Task to carry out = What follows is a set of records. Copy them exactly and leave out the images.

(Excerpts from a dataset)
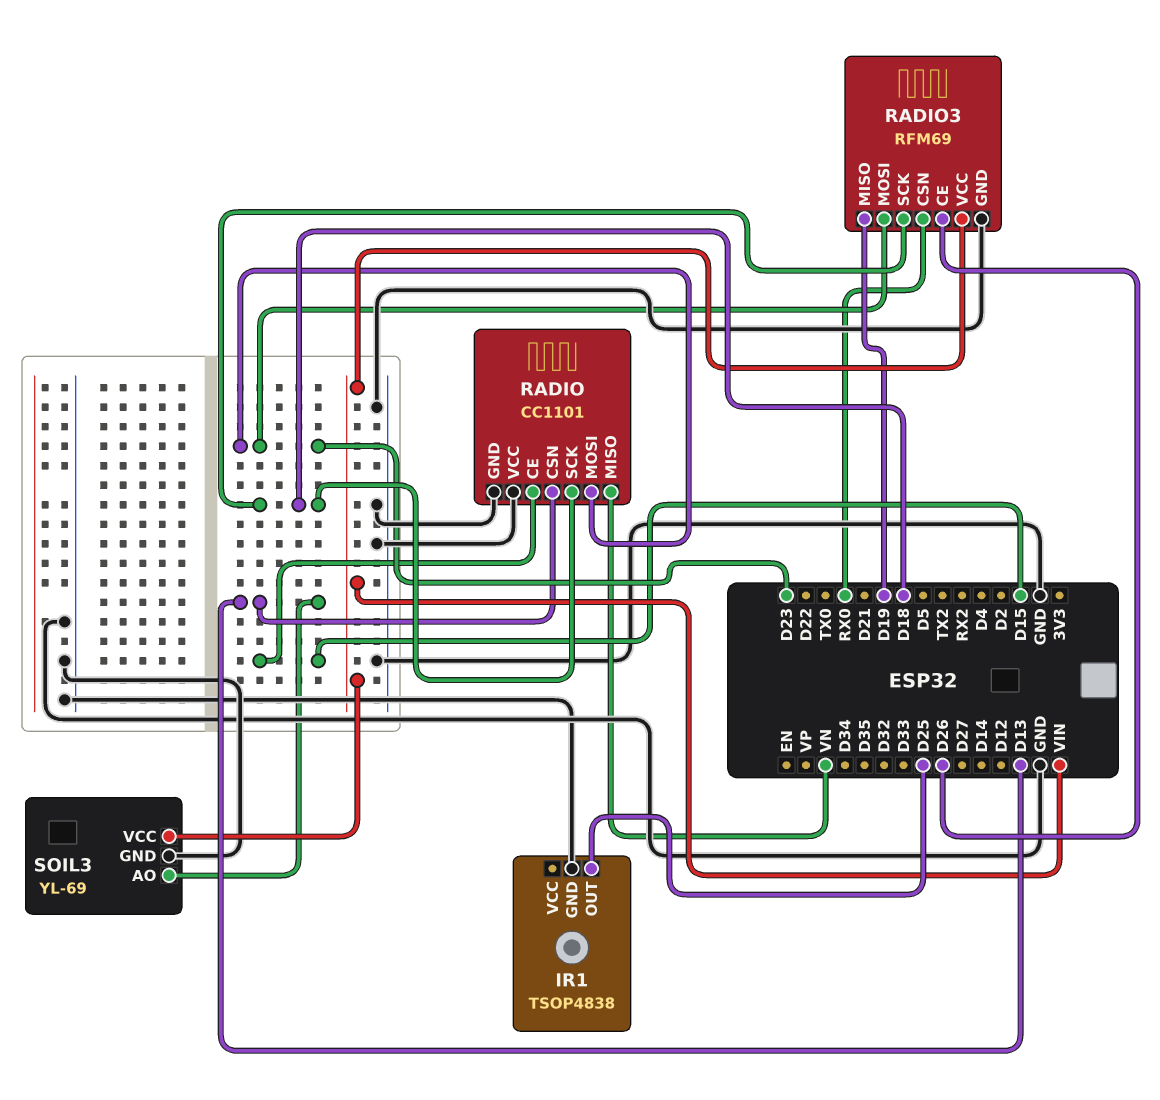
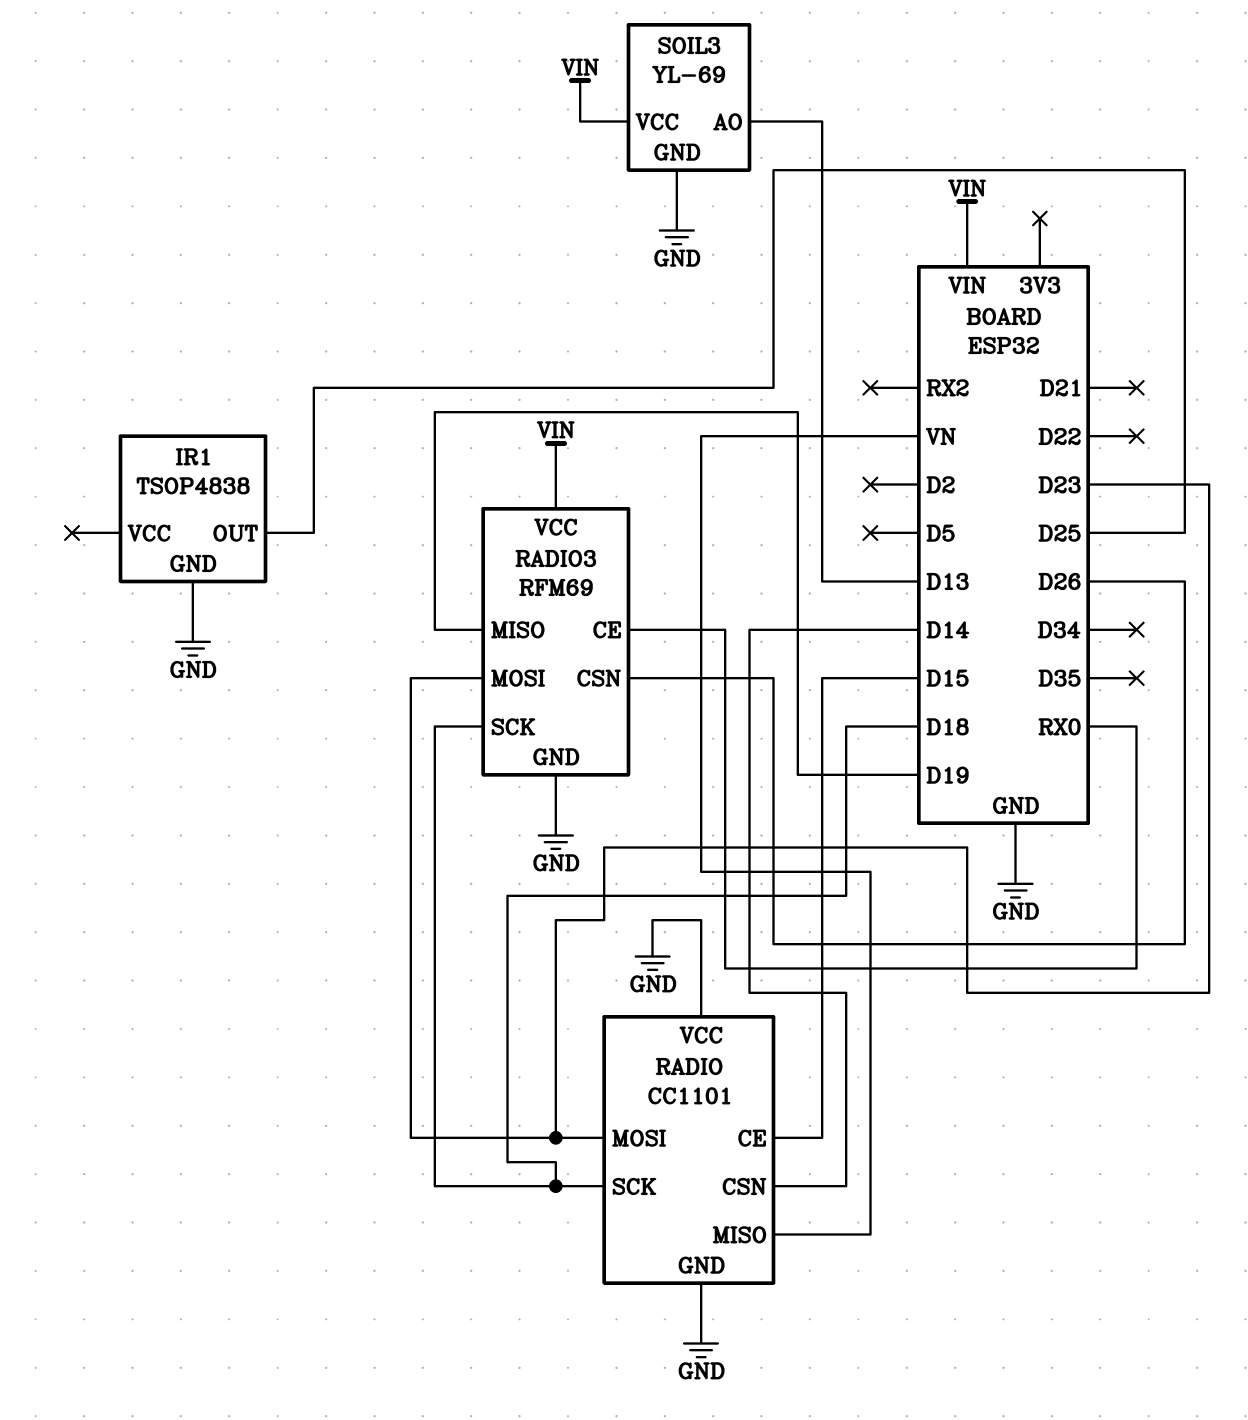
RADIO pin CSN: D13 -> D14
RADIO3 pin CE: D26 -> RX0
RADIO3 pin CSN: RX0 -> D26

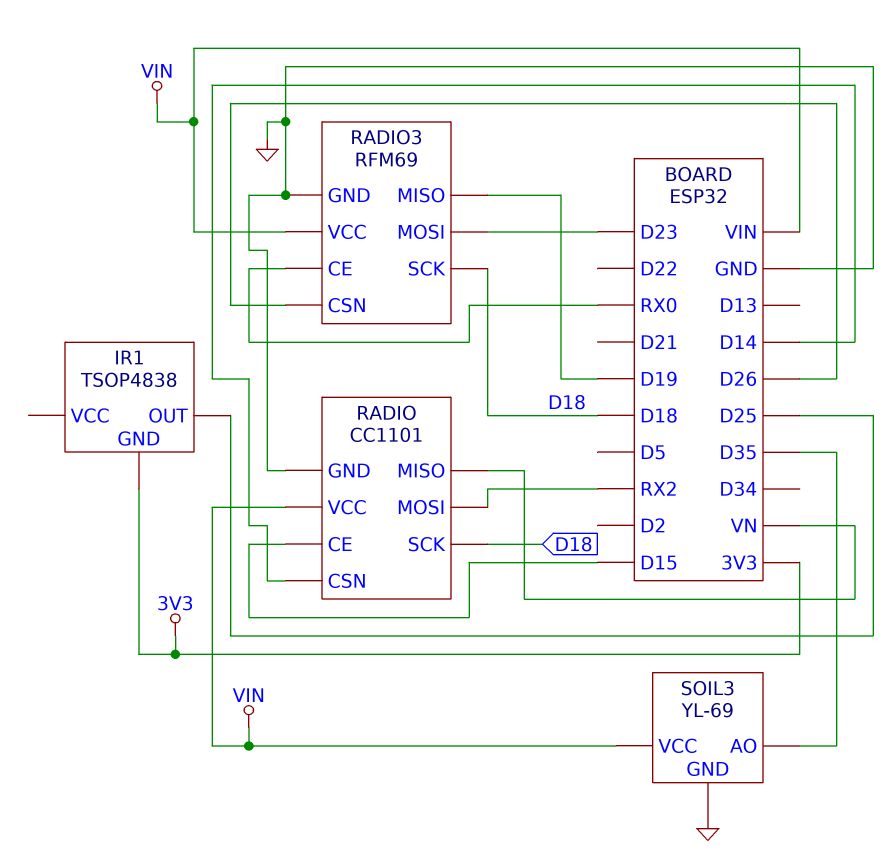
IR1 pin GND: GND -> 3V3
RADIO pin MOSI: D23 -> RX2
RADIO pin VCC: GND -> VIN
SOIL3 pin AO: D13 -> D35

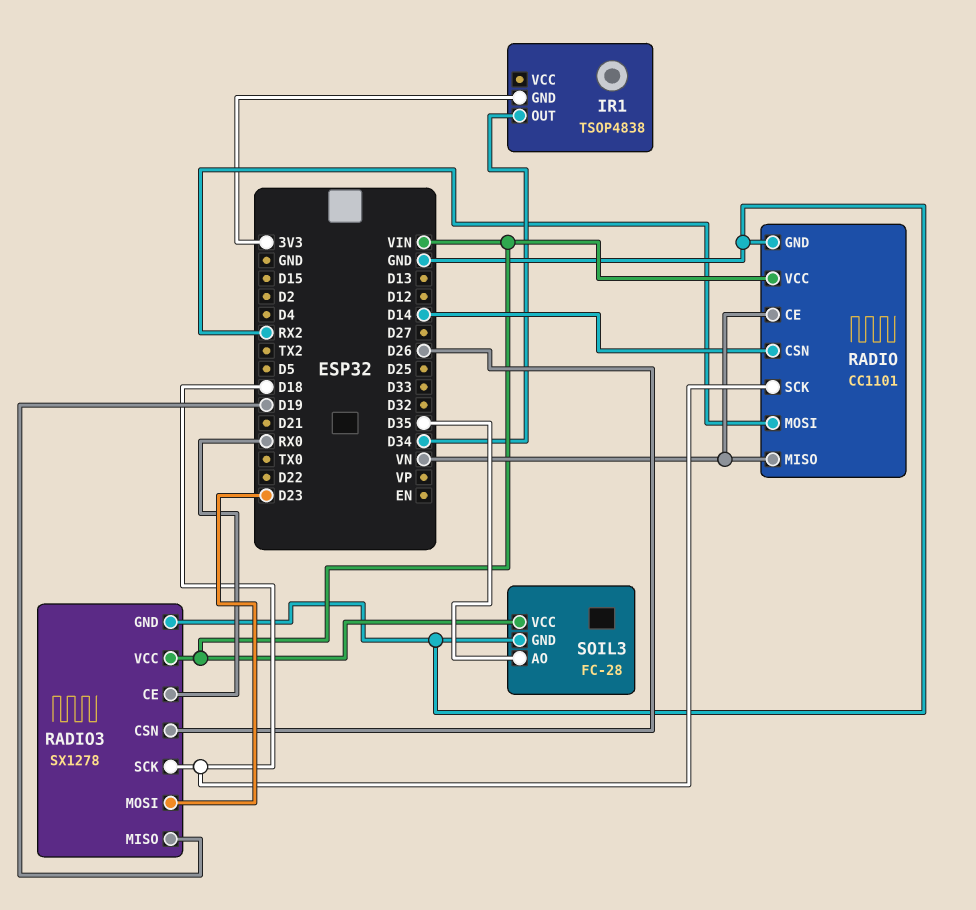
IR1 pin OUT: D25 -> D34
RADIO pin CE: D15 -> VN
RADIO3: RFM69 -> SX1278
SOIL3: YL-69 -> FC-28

Exercise result =
RADIO pin CSN: D13 -> D14
RADIO3 pin CE: D26 -> RX0
RADIO3 pin CSN: RX0 -> D26

IR1 pin GND: GND -> 3V3
RADIO pin MOSI: D23 -> RX2
RADIO pin VCC: GND -> VIN
SOIL3 pin AO: D13 -> D35

IR1 pin OUT: D25 -> D34
RADIO pin CE: D15 -> VN
RADIO3: RFM69 -> SX1278
SOIL3: YL-69 -> FC-28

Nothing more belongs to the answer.